#### Task prompt
Reproduce word for word, from the entries below, the line with "D102: schottky SS14", the line with "U103 pin out: OUT -> none", and every line between them, and nothing more.

#### Data extracts
════════

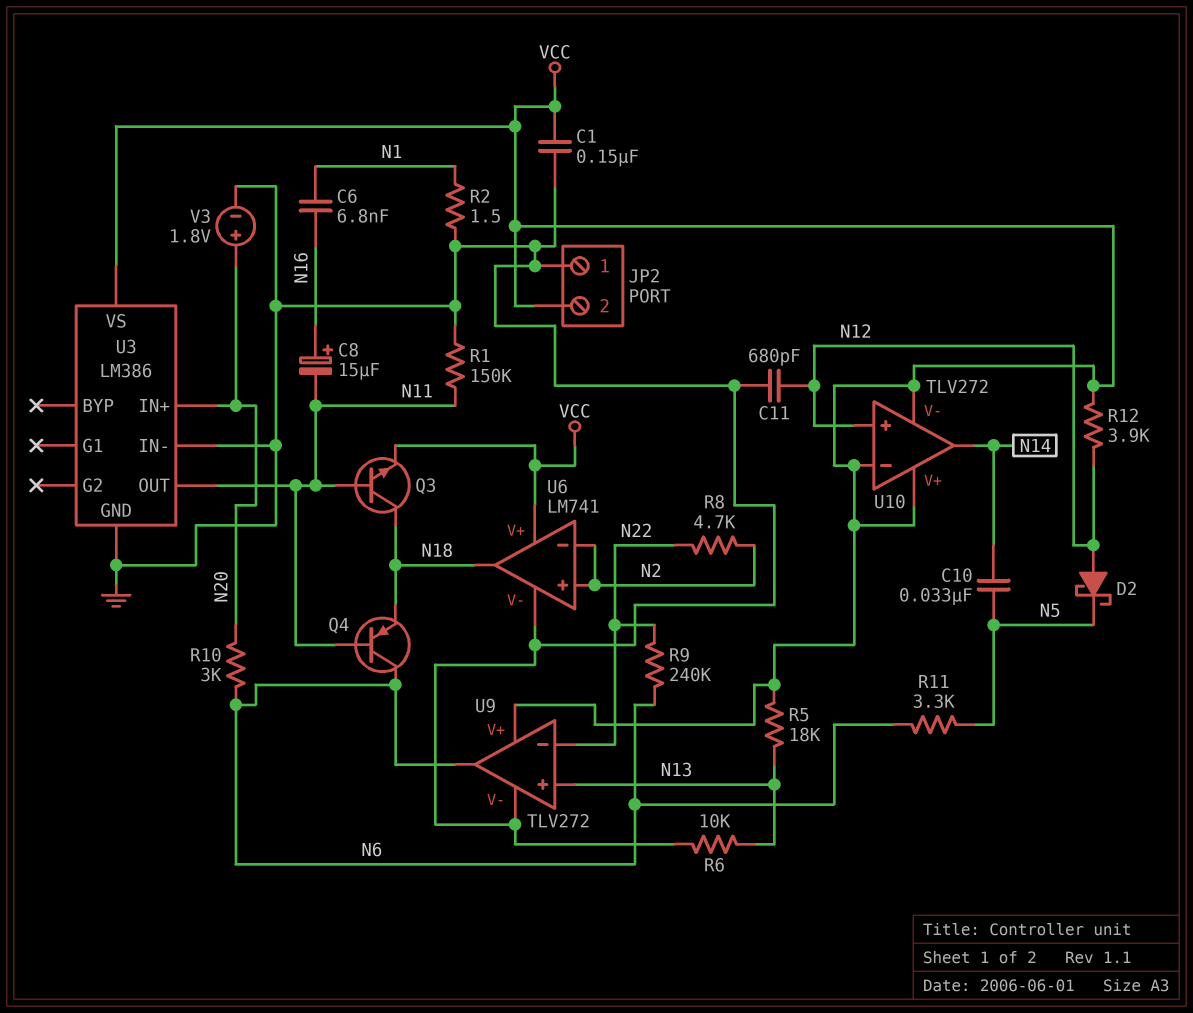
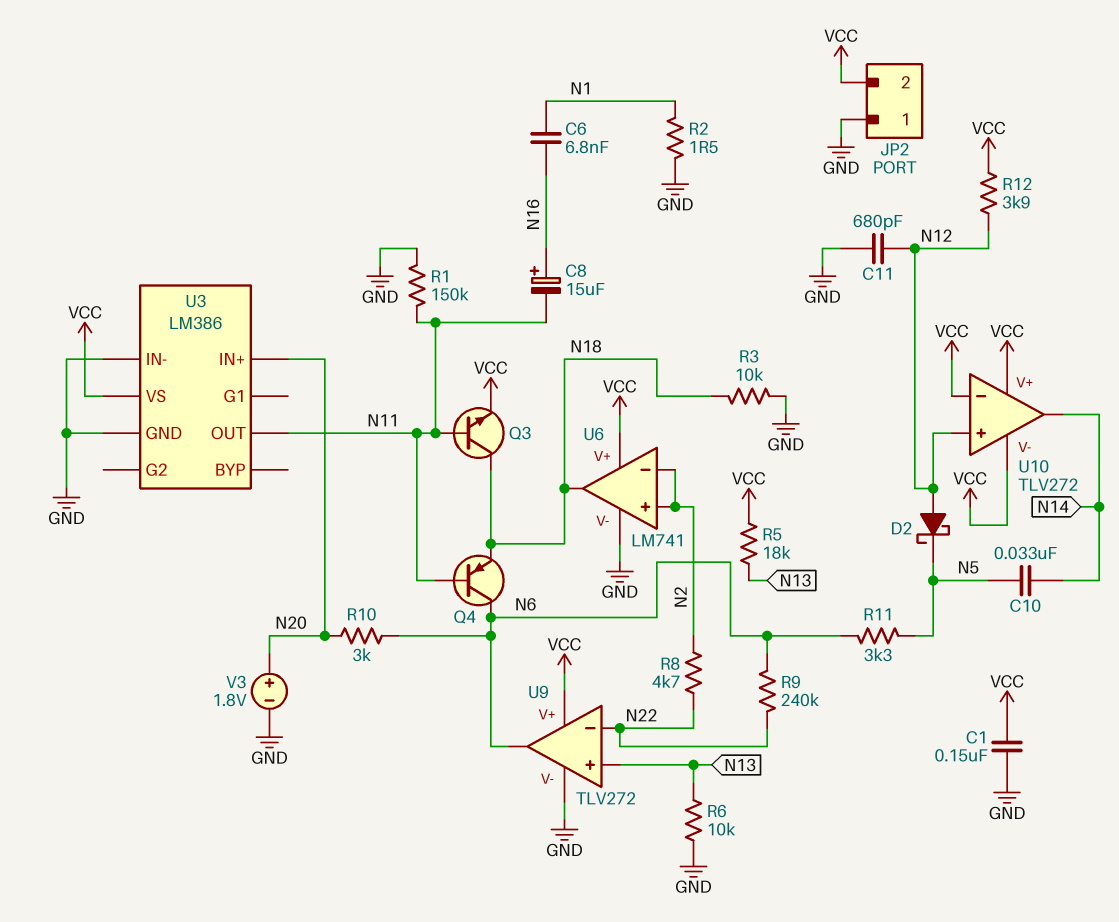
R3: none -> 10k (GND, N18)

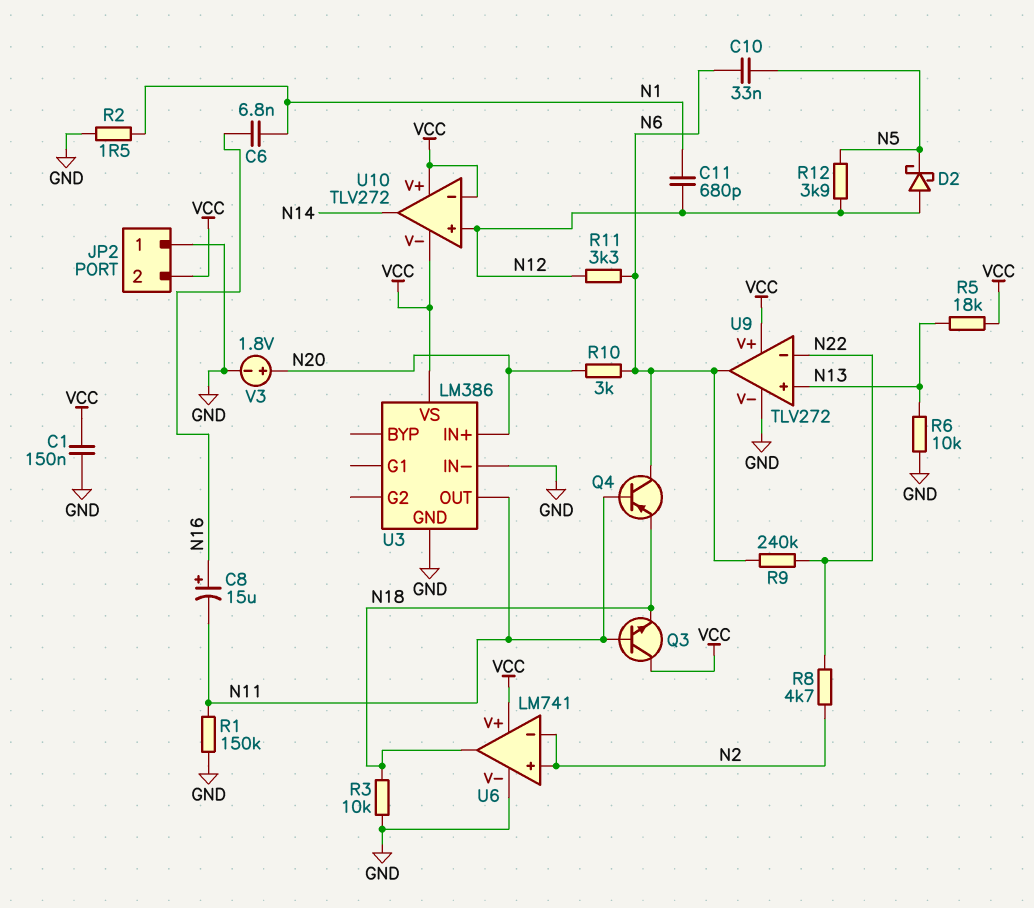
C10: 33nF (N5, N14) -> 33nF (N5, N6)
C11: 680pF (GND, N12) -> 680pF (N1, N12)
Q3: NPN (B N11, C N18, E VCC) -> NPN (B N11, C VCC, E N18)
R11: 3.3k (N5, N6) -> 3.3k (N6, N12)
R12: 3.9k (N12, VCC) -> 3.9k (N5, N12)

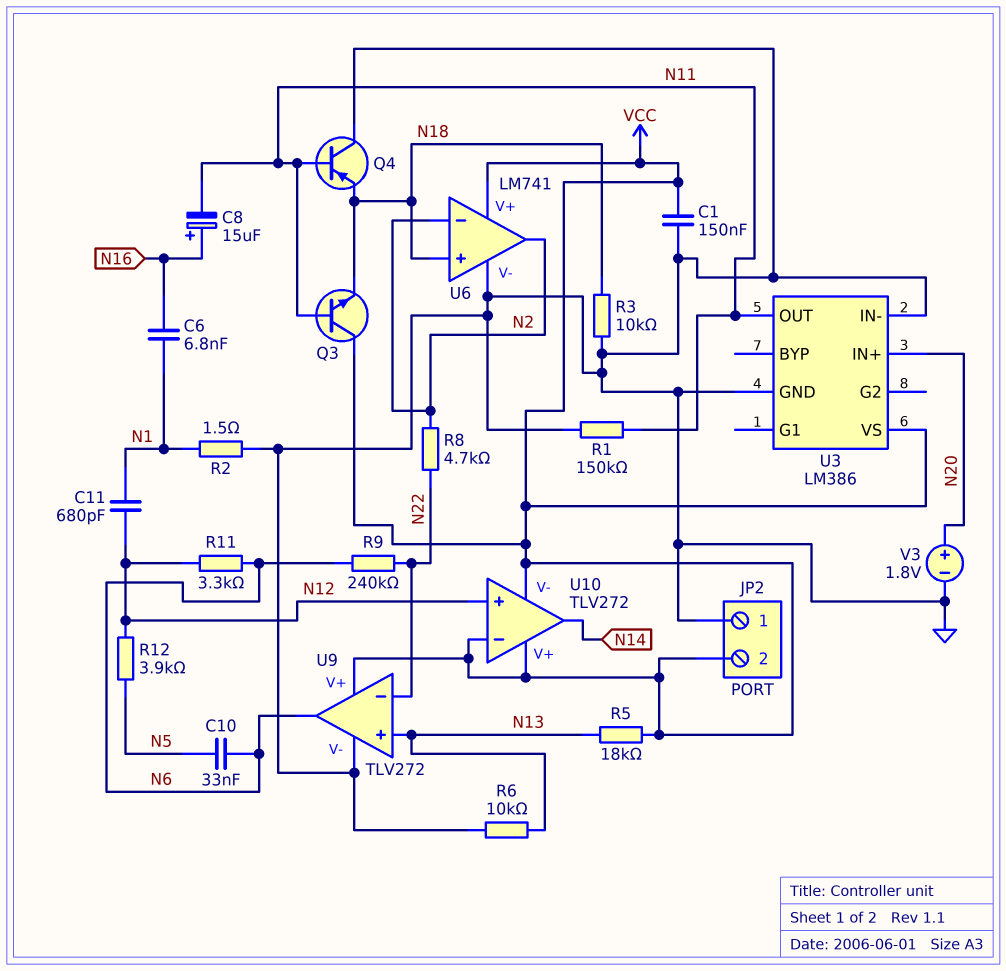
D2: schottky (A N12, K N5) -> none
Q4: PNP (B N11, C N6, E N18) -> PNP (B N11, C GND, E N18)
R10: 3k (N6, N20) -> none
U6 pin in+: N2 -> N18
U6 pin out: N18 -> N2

════════

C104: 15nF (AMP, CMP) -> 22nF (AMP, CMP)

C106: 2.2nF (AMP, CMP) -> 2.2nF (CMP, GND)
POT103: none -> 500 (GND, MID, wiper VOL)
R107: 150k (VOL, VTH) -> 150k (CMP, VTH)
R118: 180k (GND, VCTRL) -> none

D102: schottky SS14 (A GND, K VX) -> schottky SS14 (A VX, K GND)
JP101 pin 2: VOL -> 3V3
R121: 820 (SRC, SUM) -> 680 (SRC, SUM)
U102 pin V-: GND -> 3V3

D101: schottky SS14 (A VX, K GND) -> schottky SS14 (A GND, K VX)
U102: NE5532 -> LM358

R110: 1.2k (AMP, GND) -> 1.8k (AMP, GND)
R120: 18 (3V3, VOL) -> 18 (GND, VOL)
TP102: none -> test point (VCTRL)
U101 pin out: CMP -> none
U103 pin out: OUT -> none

════════

#### Result of this task
D102: schottky SS14 (A GND, K VX) -> schottky SS14 (A VX, K GND)
JP101 pin 2: VOL -> 3V3
R121: 820 (SRC, SUM) -> 680 (SRC, SUM)
U102 pin V-: GND -> 3V3

D101: schottky SS14 (A VX, K GND) -> schottky SS14 (A GND, K VX)
U102: NE5532 -> LM358

R110: 1.2k (AMP, GND) -> 1.8k (AMP, GND)
R120: 18 (3V3, VOL) -> 18 (GND, VOL)
TP102: none -> test point (VCTRL)
U101 pin out: CMP -> none
U103 pin out: OUT -> none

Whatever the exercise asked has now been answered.